[SOURCE MATERIAL]
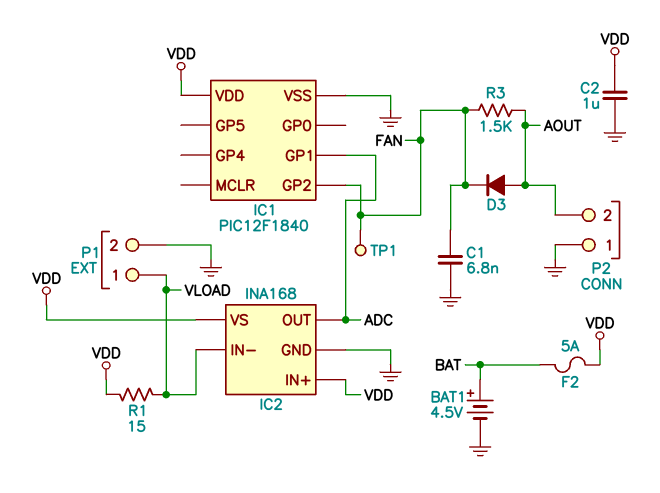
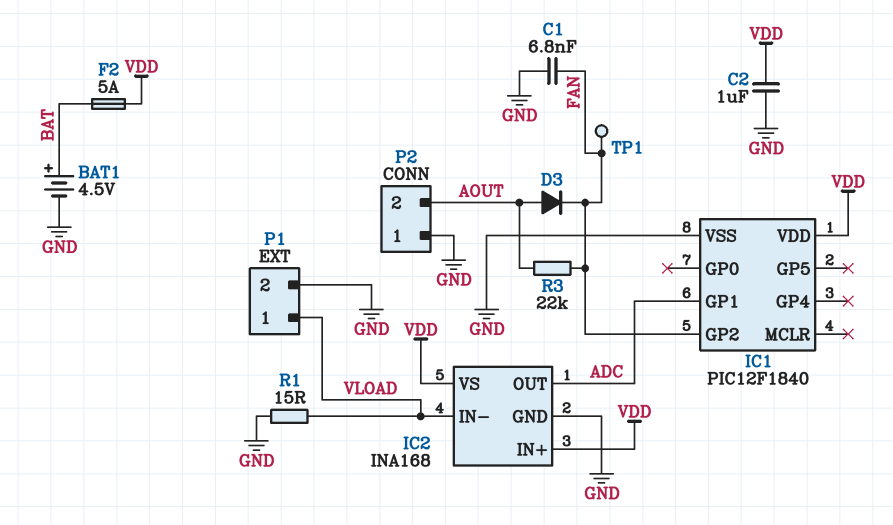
R1: 15 (VDD, VLOAD) -> 15 (GND, VLOAD)
R3: 1.5k (AOUT, FAN) -> 22k (AOUT, FAN)

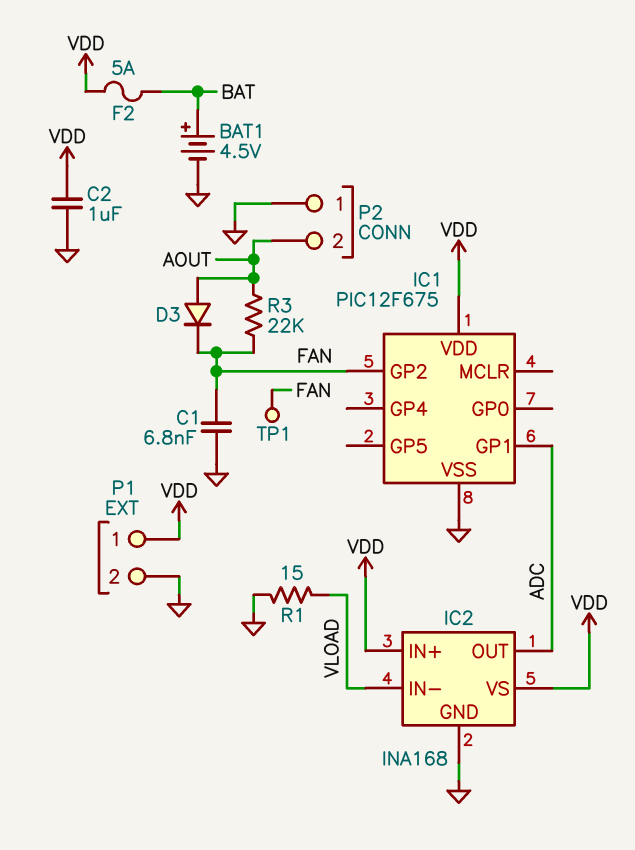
IC1: PIC12F1840 -> PIC12F675
P1 pin 1: VLOAD -> VDD

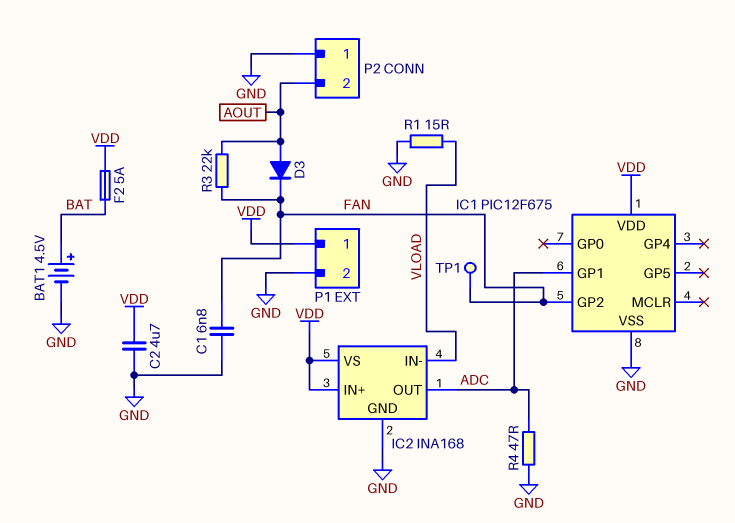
C2: 1uF (GND, VDD) -> 4.7uF (GND, VDD)
R4: none -> 47 (ADC, GND)

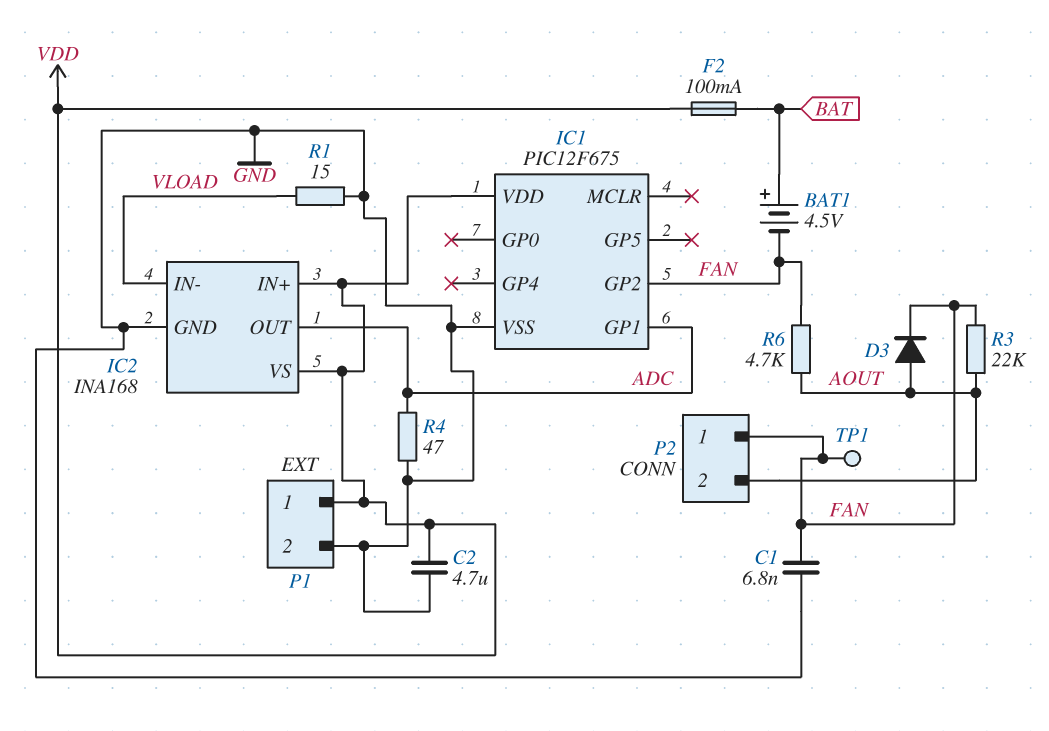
BAT1: 4.5V (plus BAT, minus GND) -> 4.5V (plus BAT, minus FAN)
F2: 5A (BAT, VDD) -> 100mA (BAT, VDD)
P2 pin 1: GND -> FAN
R6: none -> 4.7k (AOUT, FAN)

[REQUIREMENT] Take the line containing "IC1: PIC12F1840 -> PIC12F675" as the first line and the last line of the data above as the final one, and output exactly the lines between them, inclusive, with no pictures.

[RESULT]
IC1: PIC12F1840 -> PIC12F675
P1 pin 1: VLOAD -> VDD

C2: 1uF (GND, VDD) -> 4.7uF (GND, VDD)
R4: none -> 47 (ADC, GND)

BAT1: 4.5V (plus BAT, minus GND) -> 4.5V (plus BAT, minus FAN)
F2: 5A (BAT, VDD) -> 100mA (BAT, VDD)
P2 pin 1: GND -> FAN
R6: none -> 4.7k (AOUT, FAN)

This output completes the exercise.